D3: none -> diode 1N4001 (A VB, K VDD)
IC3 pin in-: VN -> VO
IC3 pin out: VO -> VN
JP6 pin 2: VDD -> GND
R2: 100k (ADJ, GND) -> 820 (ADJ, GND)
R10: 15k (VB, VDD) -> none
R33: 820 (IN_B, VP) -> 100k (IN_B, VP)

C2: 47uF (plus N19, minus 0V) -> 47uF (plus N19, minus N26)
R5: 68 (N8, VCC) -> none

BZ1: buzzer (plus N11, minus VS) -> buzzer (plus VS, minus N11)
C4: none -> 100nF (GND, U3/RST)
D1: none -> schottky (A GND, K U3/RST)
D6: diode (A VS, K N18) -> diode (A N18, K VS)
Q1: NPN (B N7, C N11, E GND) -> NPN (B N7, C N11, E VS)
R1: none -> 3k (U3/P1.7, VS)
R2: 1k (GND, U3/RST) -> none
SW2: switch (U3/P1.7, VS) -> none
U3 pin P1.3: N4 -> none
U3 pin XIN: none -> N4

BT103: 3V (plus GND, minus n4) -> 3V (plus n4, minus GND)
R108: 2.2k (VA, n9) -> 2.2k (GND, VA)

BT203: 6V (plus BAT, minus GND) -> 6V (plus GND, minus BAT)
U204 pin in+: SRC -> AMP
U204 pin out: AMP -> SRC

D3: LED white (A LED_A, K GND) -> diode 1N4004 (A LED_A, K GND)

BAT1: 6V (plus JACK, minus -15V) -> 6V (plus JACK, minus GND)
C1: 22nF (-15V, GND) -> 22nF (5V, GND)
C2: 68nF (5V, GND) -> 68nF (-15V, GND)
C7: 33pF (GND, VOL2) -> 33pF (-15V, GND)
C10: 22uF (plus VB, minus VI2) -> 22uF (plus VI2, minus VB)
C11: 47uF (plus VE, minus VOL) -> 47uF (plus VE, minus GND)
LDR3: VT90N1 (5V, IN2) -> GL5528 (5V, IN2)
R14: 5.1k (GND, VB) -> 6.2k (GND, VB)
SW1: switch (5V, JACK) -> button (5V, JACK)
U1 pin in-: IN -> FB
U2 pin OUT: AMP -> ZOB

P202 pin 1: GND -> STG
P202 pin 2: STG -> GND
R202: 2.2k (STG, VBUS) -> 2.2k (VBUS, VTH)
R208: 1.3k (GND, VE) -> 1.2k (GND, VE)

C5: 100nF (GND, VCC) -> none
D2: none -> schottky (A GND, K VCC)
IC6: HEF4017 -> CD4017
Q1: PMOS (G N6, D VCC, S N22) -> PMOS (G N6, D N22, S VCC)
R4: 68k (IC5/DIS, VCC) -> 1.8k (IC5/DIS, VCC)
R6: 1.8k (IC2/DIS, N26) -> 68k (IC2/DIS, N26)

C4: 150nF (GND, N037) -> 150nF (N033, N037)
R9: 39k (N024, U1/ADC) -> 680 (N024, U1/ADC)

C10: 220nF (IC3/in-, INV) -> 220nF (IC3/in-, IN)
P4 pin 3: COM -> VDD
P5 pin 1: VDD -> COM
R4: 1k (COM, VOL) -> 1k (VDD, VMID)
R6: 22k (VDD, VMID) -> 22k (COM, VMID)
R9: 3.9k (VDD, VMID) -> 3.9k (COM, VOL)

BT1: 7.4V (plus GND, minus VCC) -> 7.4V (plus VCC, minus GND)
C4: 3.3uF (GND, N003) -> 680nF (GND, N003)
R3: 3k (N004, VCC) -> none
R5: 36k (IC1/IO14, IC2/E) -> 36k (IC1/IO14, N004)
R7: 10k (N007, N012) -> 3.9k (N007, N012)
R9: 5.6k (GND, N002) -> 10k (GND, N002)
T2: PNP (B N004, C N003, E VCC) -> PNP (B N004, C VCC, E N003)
++++++++++++++++++++
# [WHAT THE TASK REQUIRES]
Repeat word for word from the line holding "C10: 22uF (plus" down to the last line above, including both.

# [WRITTEN RESPONSE]
C10: 22uF (plus VB, minus VI2) -> 22uF (plus VI2, minus VB)
C11: 47uF (plus VE, minus VOL) -> 47uF (plus VE, minus GND)
LDR3: VT90N1 (5V, IN2) -> GL5528 (5V, IN2)
R14: 5.1k (GND, VB) -> 6.2k (GND, VB)
SW1: switch (5V, JACK) -> button (5V, JACK)
U1 pin in-: IN -> FB
U2 pin OUT: AMP -> ZOB

P202 pin 1: GND -> STG
P202 pin 2: STG -> GND
R202: 2.2k (STG, VBUS) -> 2.2k (VBUS, VTH)
R208: 1.3k (GND, VE) -> 1.2k (GND, VE)

C5: 100nF (GND, VCC) -> none
D2: none -> schottky (A GND, K VCC)
IC6: HEF4017 -> CD4017
Q1: PMOS (G N6, D VCC, S N22) -> PMOS (G N6, D N22, S VCC)
R4: 68k (IC5/DIS, VCC) -> 1.8k (IC5/DIS, VCC)
R6: 1.8k (IC2/DIS, N26) -> 68k (IC2/DIS, N26)

C4: 150nF (GND, N037) -> 150nF (N033, N037)
R9: 39k (N024, U1/ADC) -> 680 (N024, U1/ADC)

C10: 220nF (IC3/in-, INV) -> 220nF (IC3/in-, IN)
P4 pin 3: COM -> VDD
P5 pin 1: VDD -> COM
R4: 1k (COM, VOL) -> 1k (VDD, VMID)
R6: 22k (VDD, VMID) -> 22k (COM, VMID)
R9: 3.9k (VDD, VMID) -> 3.9k (COM, VOL)

BT1: 7.4V (plus GND, minus VCC) -> 7.4V (plus VCC, minus GND)
C4: 3.3uF (GND, N003) -> 680nF (GND, N003)
R3: 3k (N004, VCC) -> none
R5: 36k (IC1/IO14, IC2/E) -> 36k (IC1/IO14, N004)
R7: 10k (N007, N012) -> 3.9k (N007, N012)
R9: 5.6k (GND, N002) -> 10k (GND, N002)
T2: PNP (B N004, C N003, E VCC) -> PNP (B N004, C VCC, E N003)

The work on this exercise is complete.